*** SUPPLIED MATERIAL

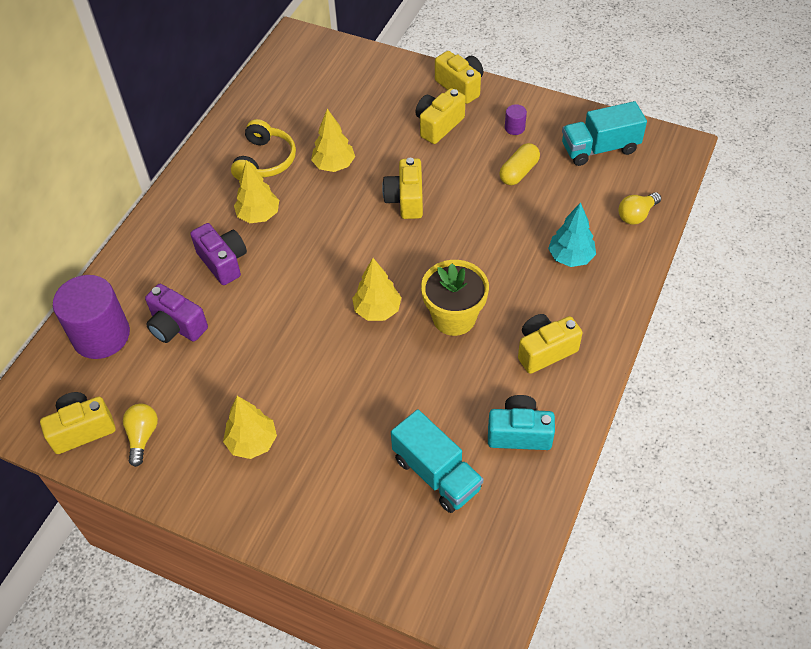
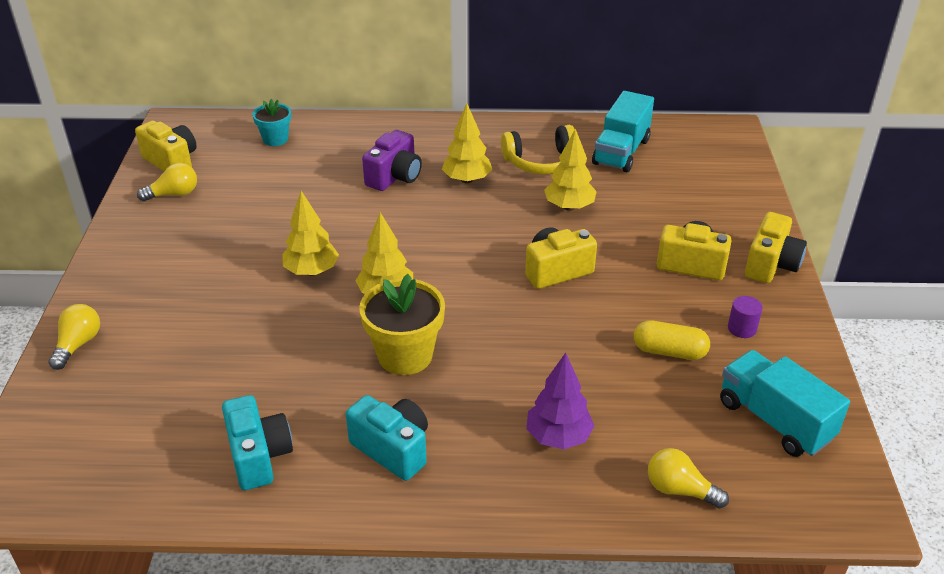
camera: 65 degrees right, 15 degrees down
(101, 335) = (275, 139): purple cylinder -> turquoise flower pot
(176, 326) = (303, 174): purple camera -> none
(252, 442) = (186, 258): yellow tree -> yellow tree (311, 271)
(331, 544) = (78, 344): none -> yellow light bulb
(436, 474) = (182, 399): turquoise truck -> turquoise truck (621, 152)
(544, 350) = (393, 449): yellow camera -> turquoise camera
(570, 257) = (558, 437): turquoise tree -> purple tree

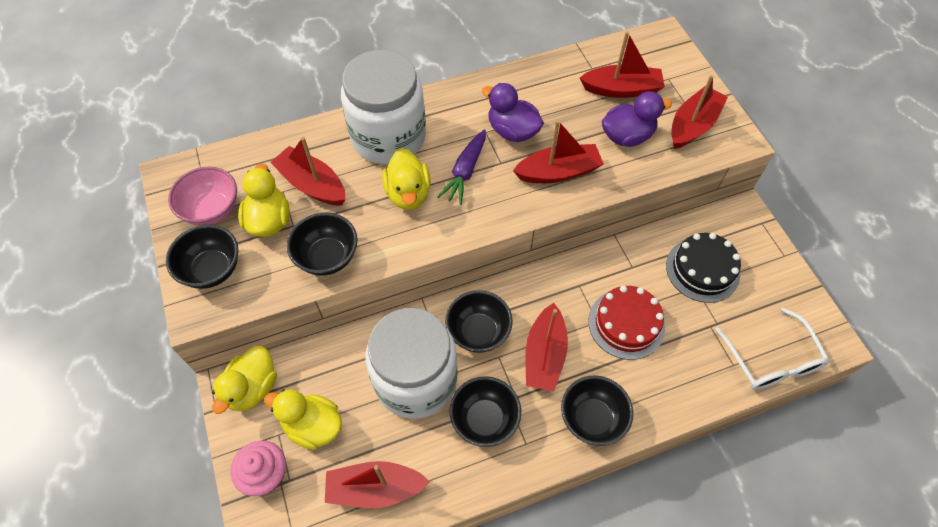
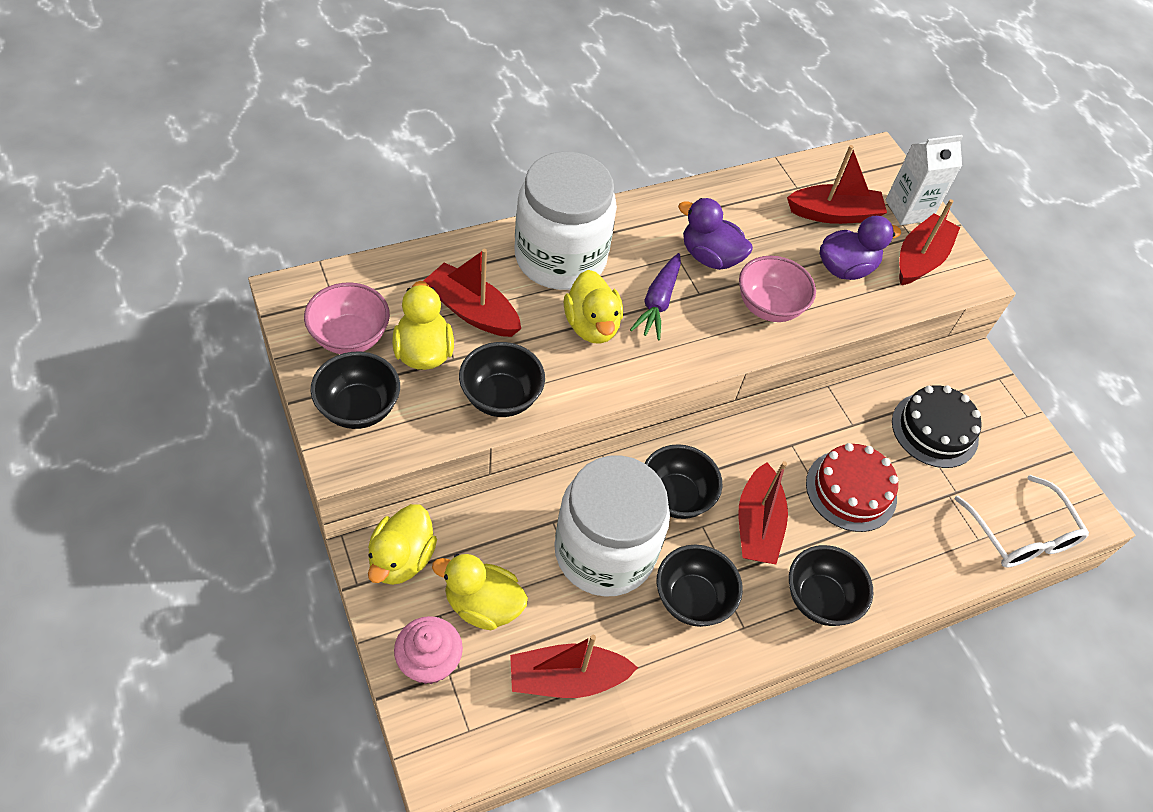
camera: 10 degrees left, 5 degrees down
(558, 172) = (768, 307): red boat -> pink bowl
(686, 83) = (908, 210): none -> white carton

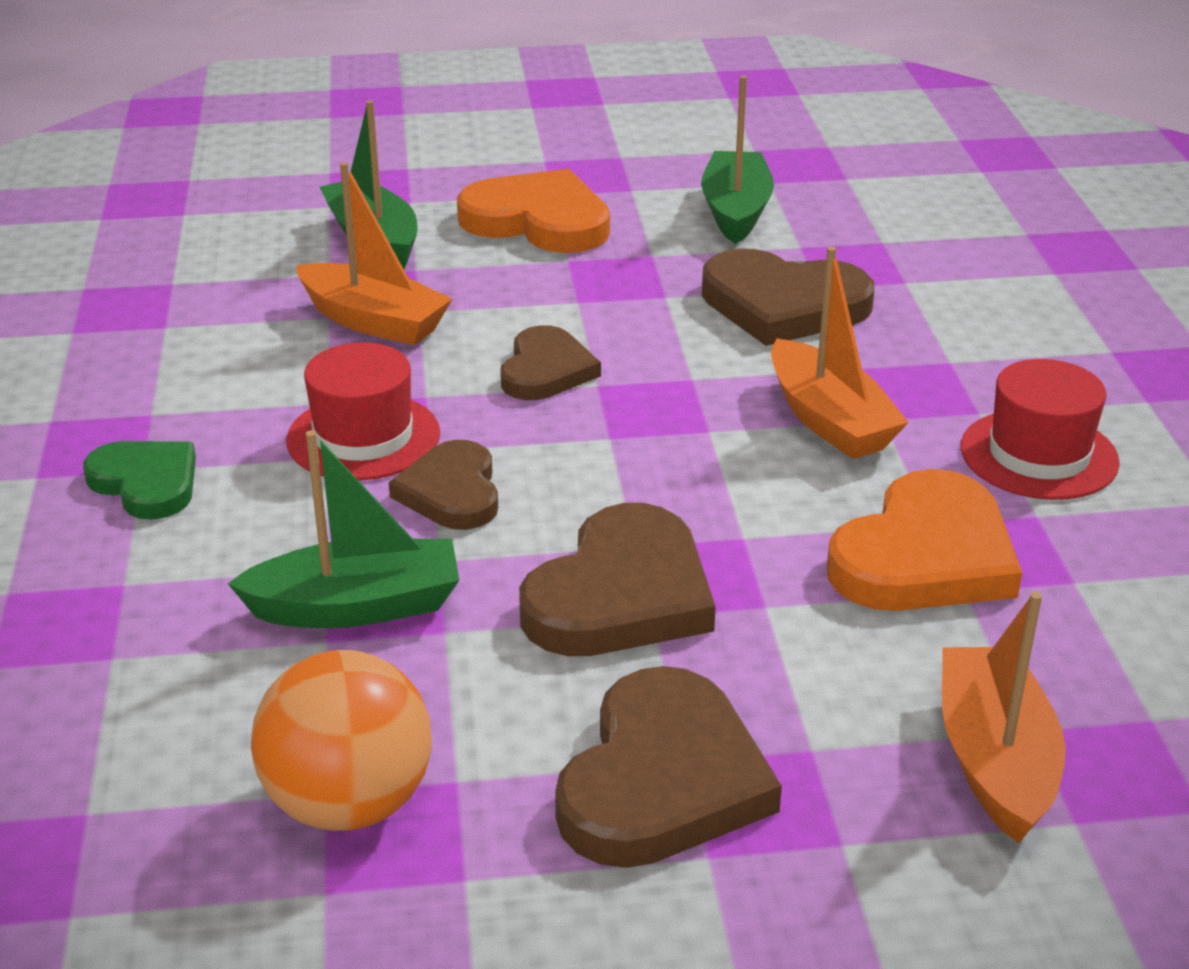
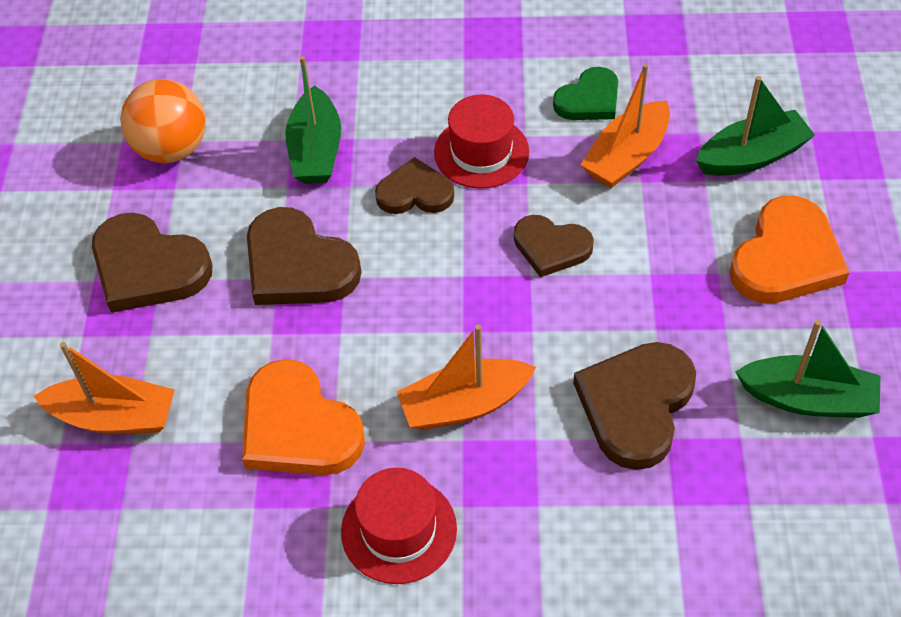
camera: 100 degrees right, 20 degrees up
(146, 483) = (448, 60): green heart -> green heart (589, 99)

******

→ TRY IT: What is needed is an exact output of the records above, with every picture left out.

→ RESULT BELOW:
camera: 65 degrees right, 15 degrees down
(101, 335) = (275, 139): purple cylinder -> turquoise flower pot
(176, 326) = (303, 174): purple camera -> none
(252, 442) = (186, 258): yellow tree -> yellow tree (311, 271)
(331, 544) = (78, 344): none -> yellow light bulb
(436, 474) = (182, 399): turquoise truck -> turquoise truck (621, 152)
(544, 350) = (393, 449): yellow camera -> turquoise camera
(570, 257) = (558, 437): turquoise tree -> purple tree

camera: 10 degrees left, 5 degrees down
(558, 172) = (768, 307): red boat -> pink bowl
(686, 83) = (908, 210): none -> white carton

camera: 100 degrees right, 20 degrees up
(146, 483) = (448, 60): green heart -> green heart (589, 99)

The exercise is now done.